(SUPPLIED MATERIAL Opens)
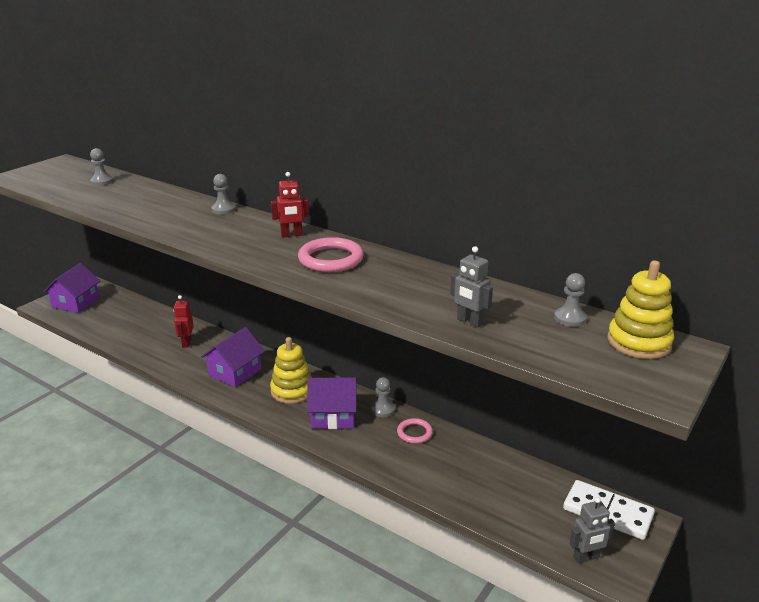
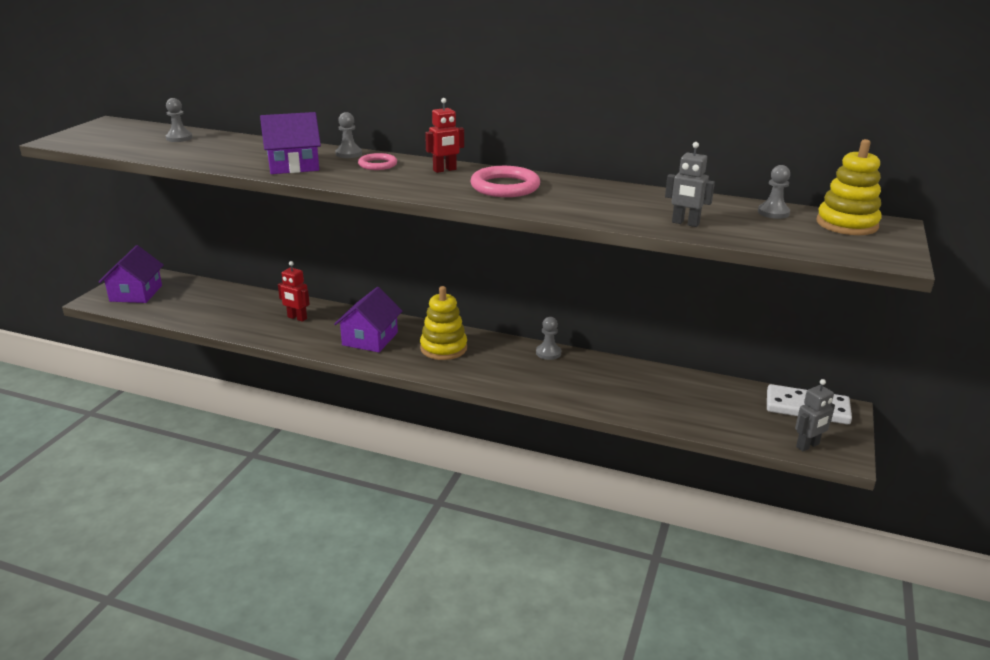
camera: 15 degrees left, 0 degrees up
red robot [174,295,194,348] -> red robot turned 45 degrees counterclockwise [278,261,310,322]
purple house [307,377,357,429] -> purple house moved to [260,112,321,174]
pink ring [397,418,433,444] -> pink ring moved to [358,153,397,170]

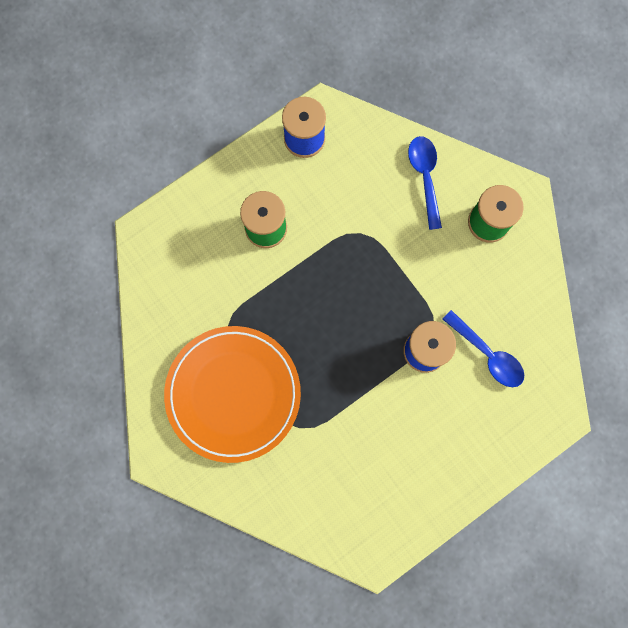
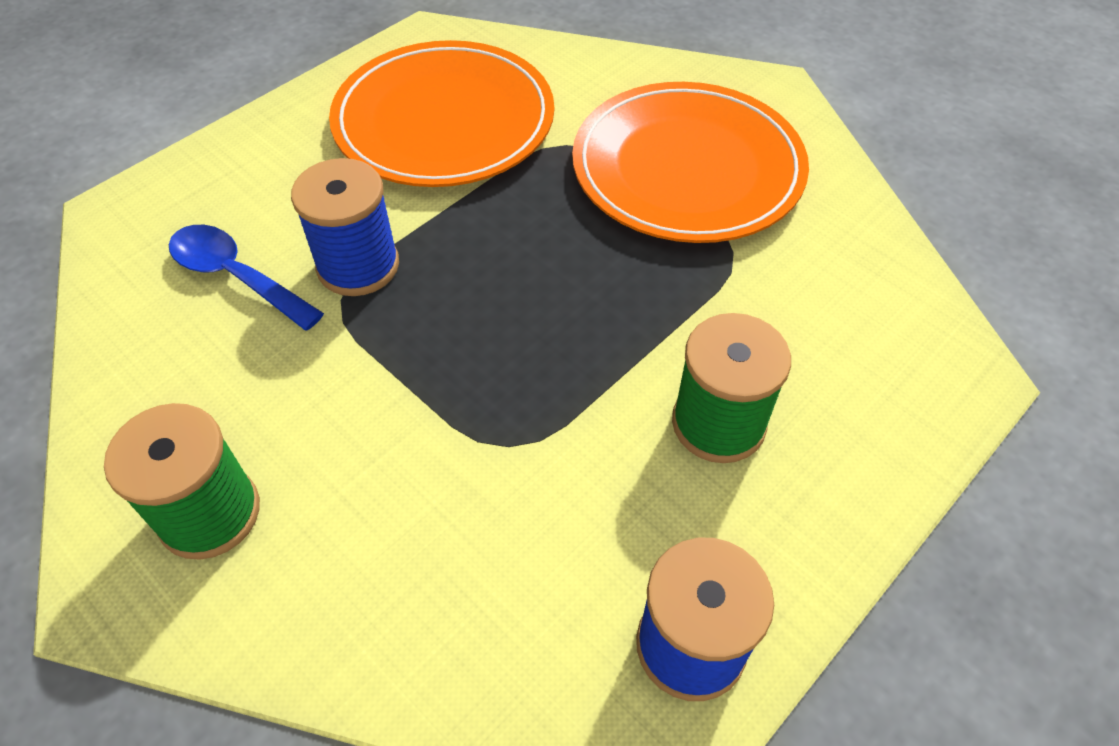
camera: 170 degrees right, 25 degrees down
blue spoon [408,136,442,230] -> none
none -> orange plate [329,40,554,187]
(SUPPLIED MATERIAL Closes)
(SUPPLIED MATERIAL Opens)
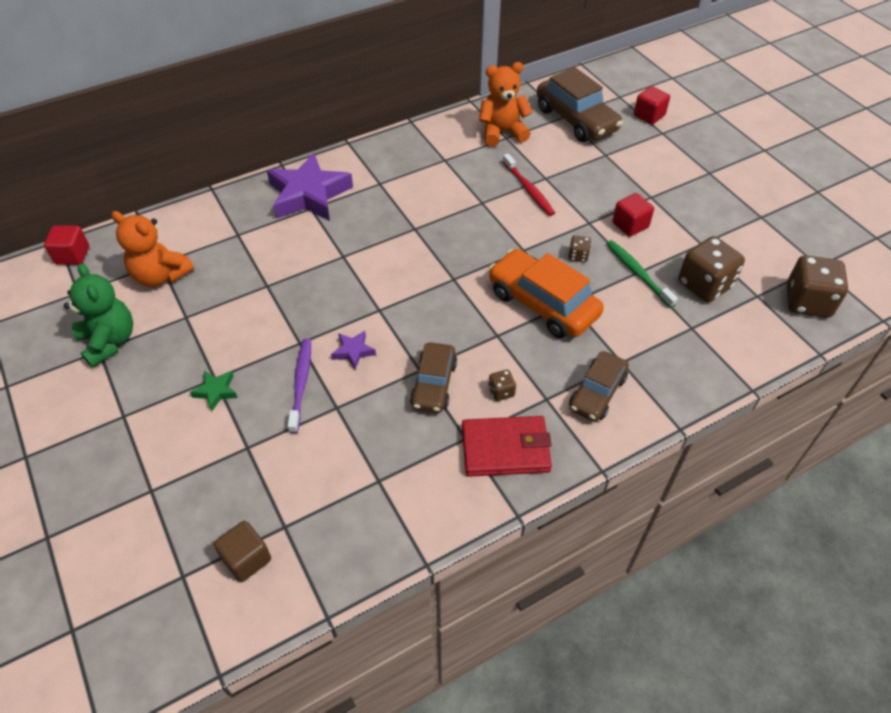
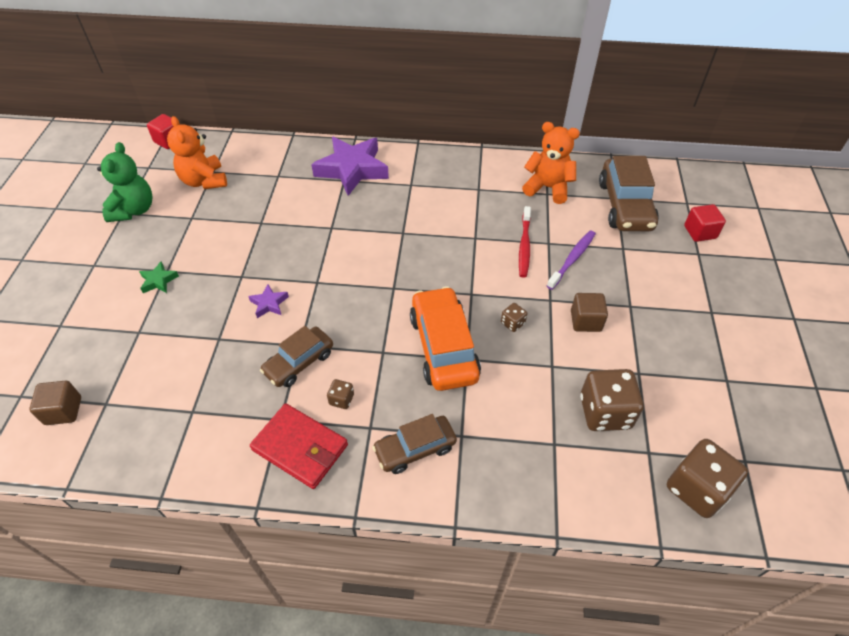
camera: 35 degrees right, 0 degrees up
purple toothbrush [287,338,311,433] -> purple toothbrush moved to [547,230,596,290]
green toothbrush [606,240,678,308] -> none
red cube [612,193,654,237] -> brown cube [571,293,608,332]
(SUPPLIED MATERIAL Closes)
-- JOB --
Say how many lines of the data above have the string "none" in them, and write nothing besides that number.

-- OUTPUT BELOW --
3